The expected result is a word-for-word copy of the entries, minus any pictures.

Revision comparison data:
******
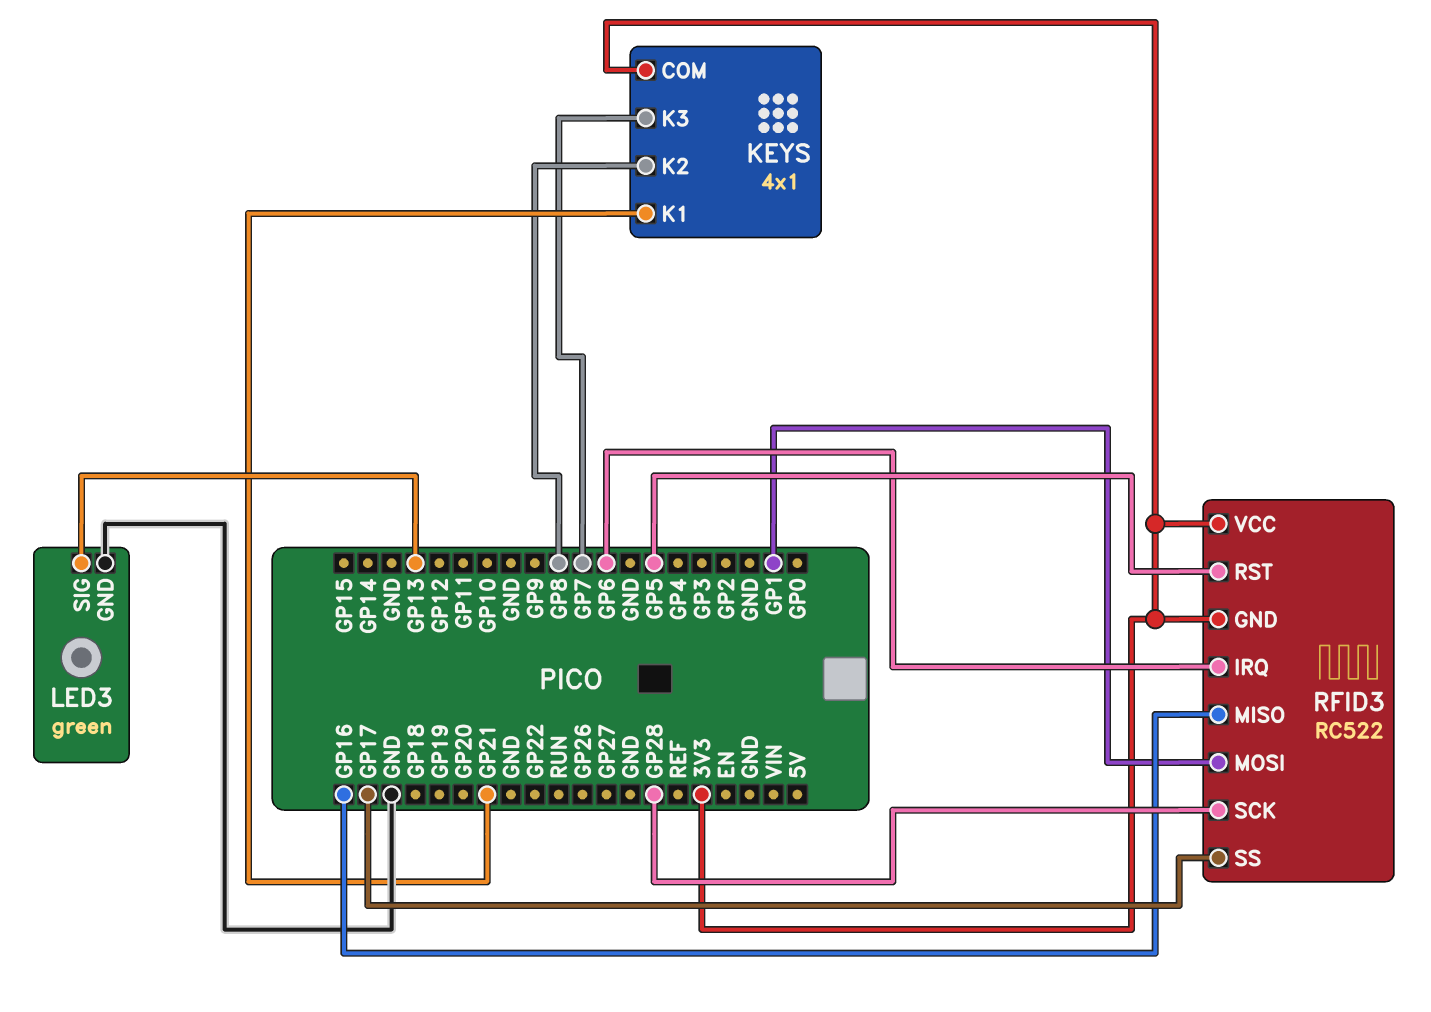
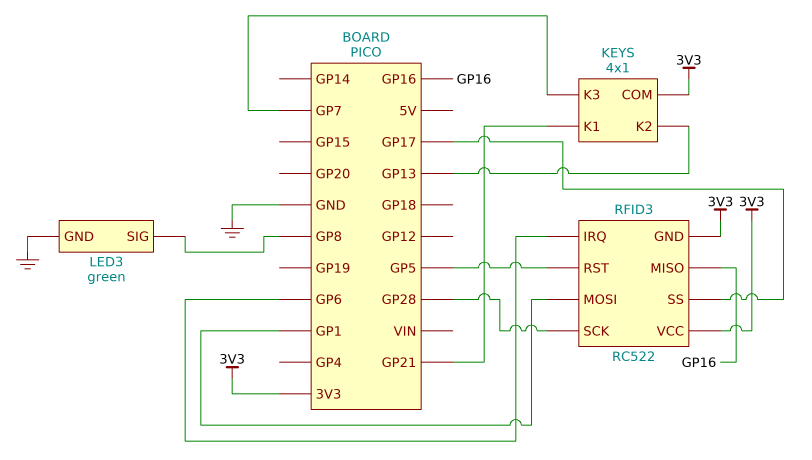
KEYS pin K2: GP8 -> GP13
LED3 pin SIG: GP13 -> GP8

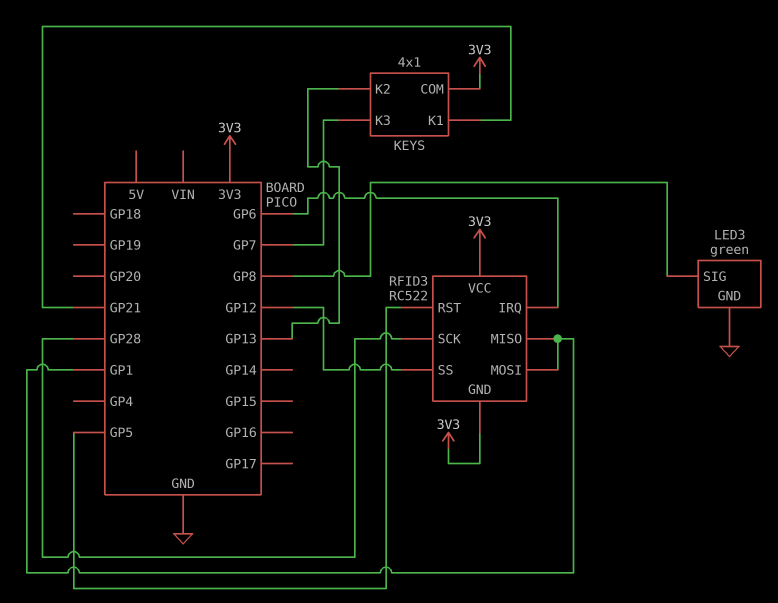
RFID3 pin MISO: GP16 -> GP1
RFID3 pin SS: GP17 -> GP12

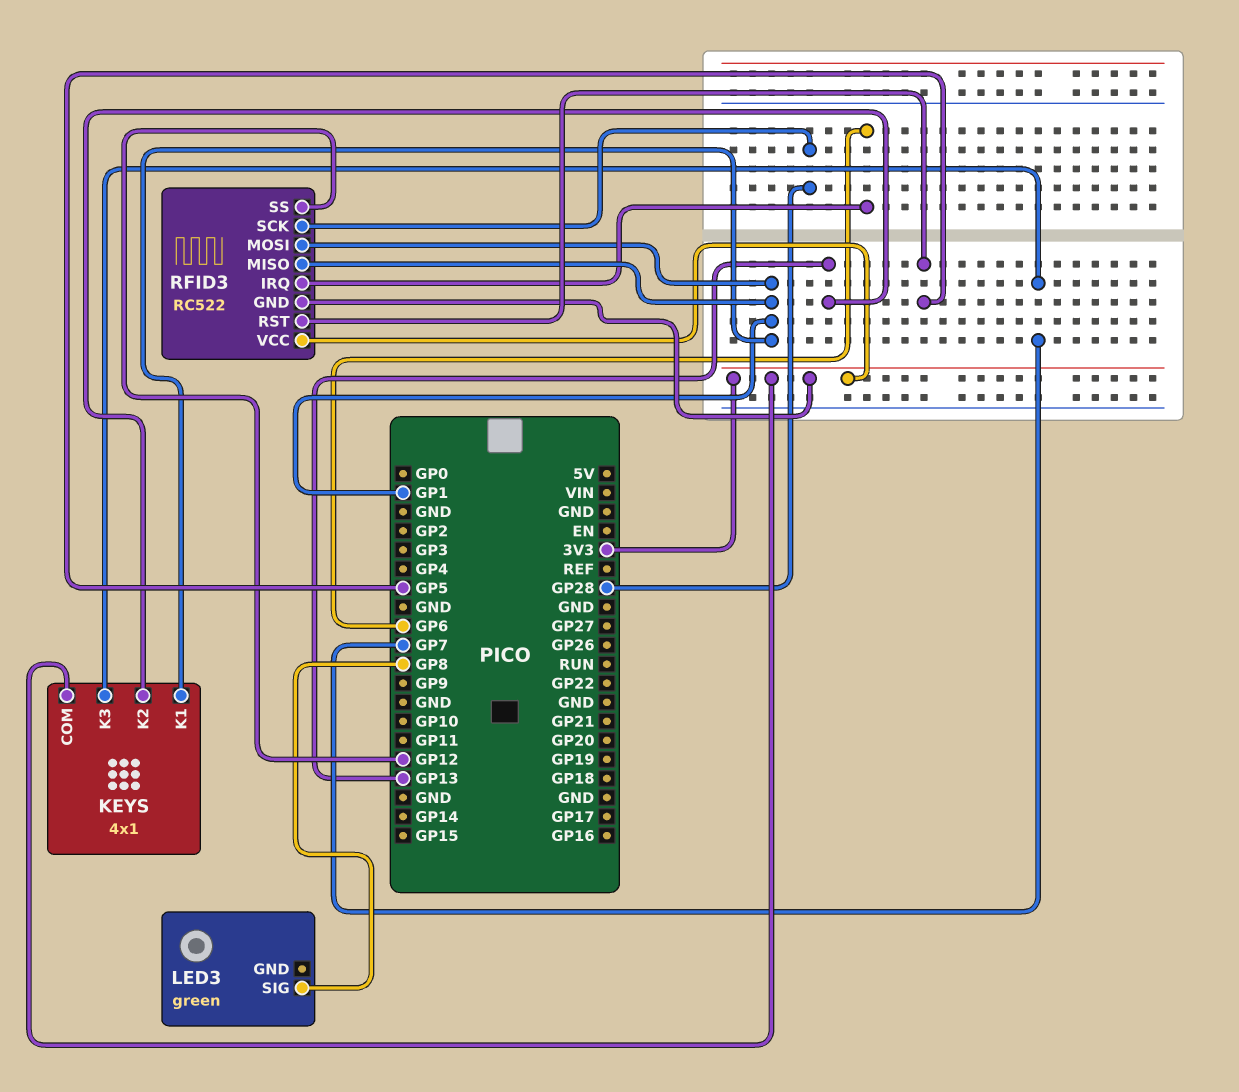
KEYS pin K1: GP21 -> GP1
LED3 pin GND: GND -> none

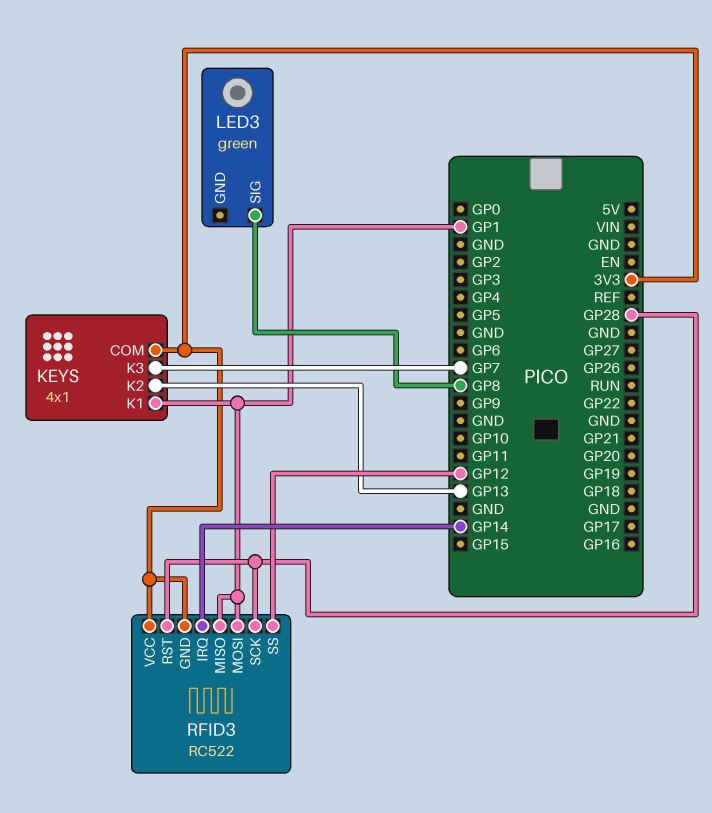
RFID3 pin IRQ: GP6 -> GP14
RFID3 pin RST: GP5 -> GP28

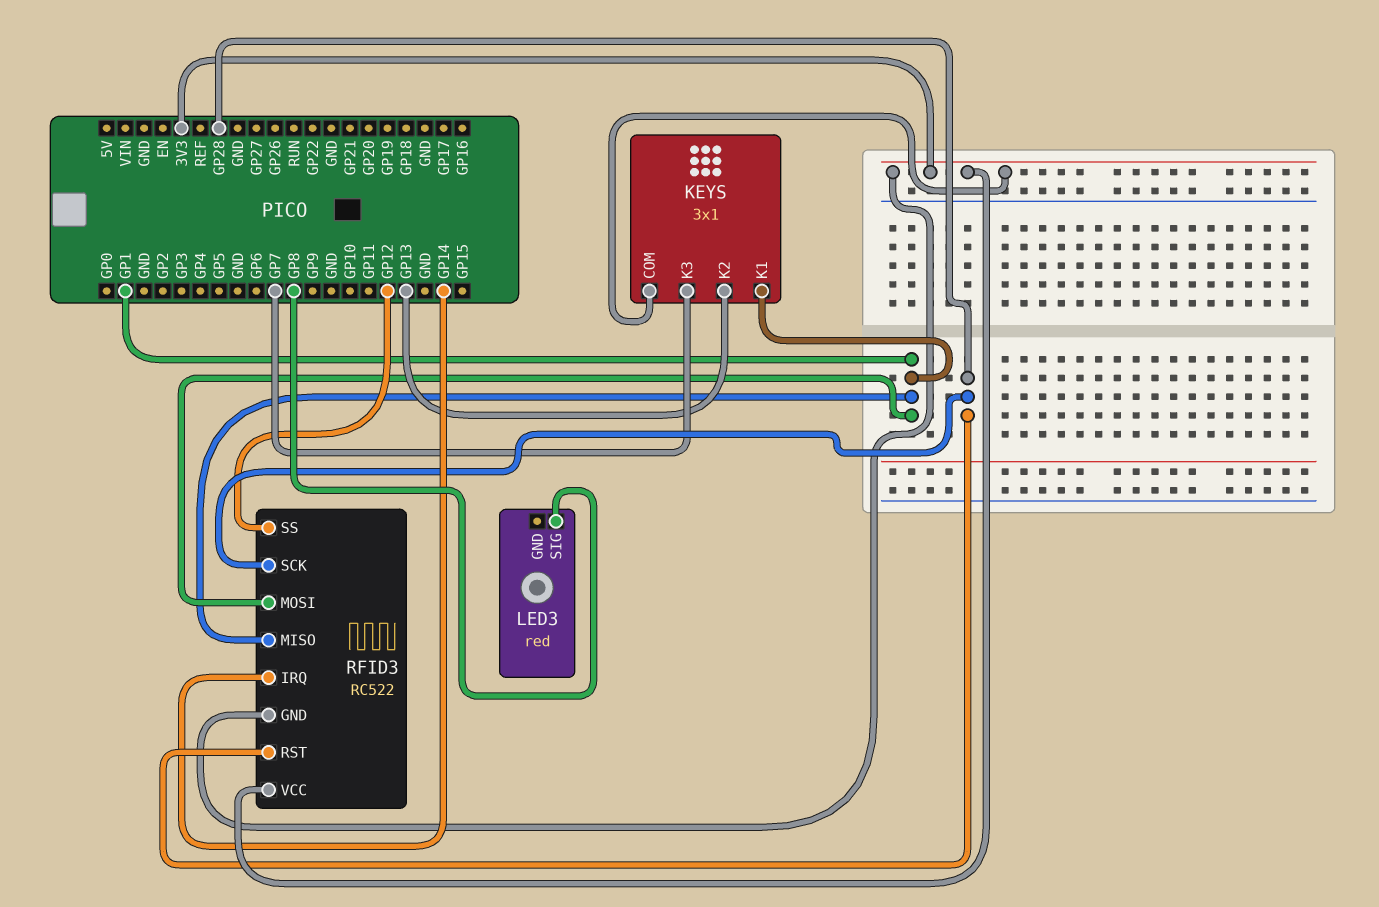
KEYS: 4x1 -> 3x1
LED3: green -> red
******
__Your solution__:
KEYS pin K2: GP8 -> GP13
LED3 pin SIG: GP13 -> GP8

RFID3 pin MISO: GP16 -> GP1
RFID3 pin SS: GP17 -> GP12

KEYS pin K1: GP21 -> GP1
LED3 pin GND: GND -> none

RFID3 pin IRQ: GP6 -> GP14
RFID3 pin RST: GP5 -> GP28

KEYS: 4x1 -> 3x1
LED3: green -> red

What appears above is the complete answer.